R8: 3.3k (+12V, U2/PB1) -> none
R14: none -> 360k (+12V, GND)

* * * * *

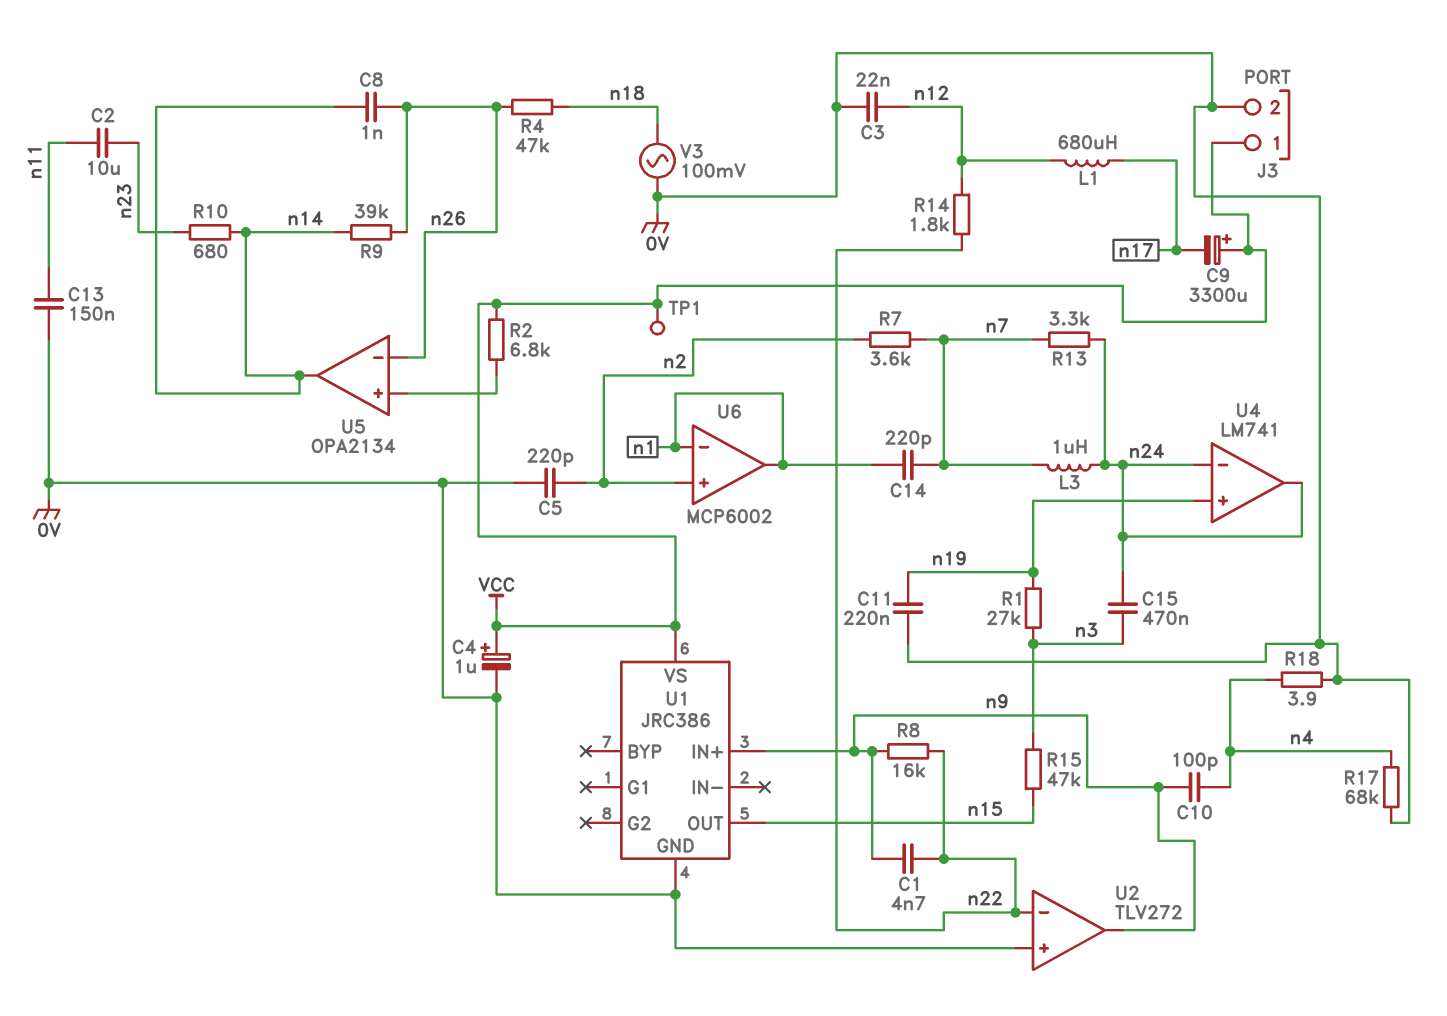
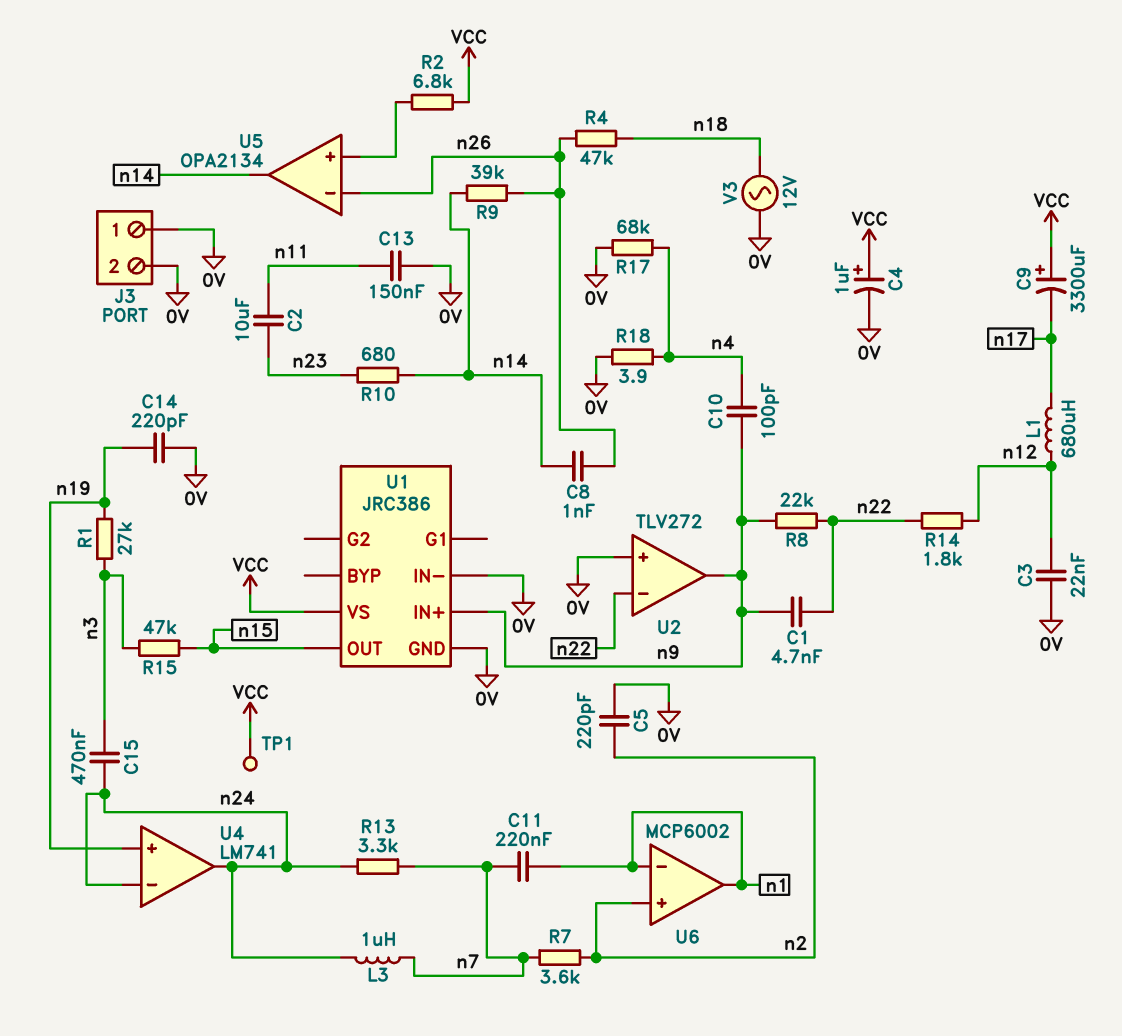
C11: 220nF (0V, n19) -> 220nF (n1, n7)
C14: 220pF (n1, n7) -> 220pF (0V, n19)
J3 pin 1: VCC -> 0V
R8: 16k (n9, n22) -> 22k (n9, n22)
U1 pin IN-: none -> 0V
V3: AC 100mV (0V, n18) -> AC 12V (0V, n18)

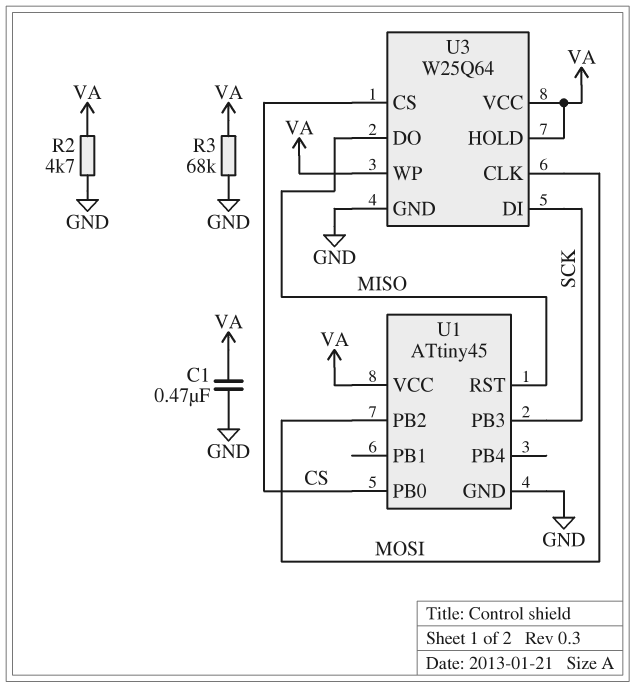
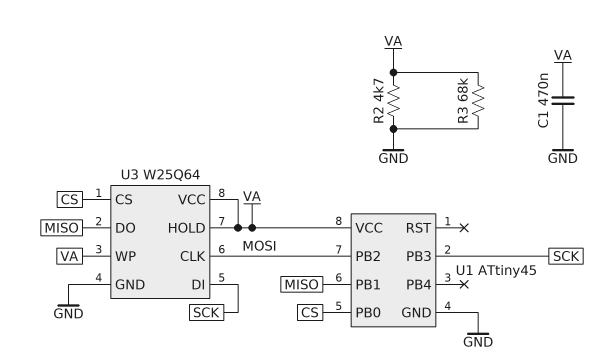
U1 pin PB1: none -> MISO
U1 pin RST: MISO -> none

* * * * *

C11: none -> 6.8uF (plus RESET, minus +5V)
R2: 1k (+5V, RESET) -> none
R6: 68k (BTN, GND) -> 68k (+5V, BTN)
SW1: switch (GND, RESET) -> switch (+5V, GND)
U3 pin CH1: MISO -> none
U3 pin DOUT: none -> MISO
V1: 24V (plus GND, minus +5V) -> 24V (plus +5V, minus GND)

* * * * *

The required answer is the run of lines above, starting at the line with "U3 pin CH1: MISO -> none" and ending at the line with "V1: 24V (plus", reproduced exactly with both ends.

U3 pin CH1: MISO -> none
U3 pin DOUT: none -> MISO
V1: 24V (plus GND, minus +5V) -> 24V (plus +5V, minus GND)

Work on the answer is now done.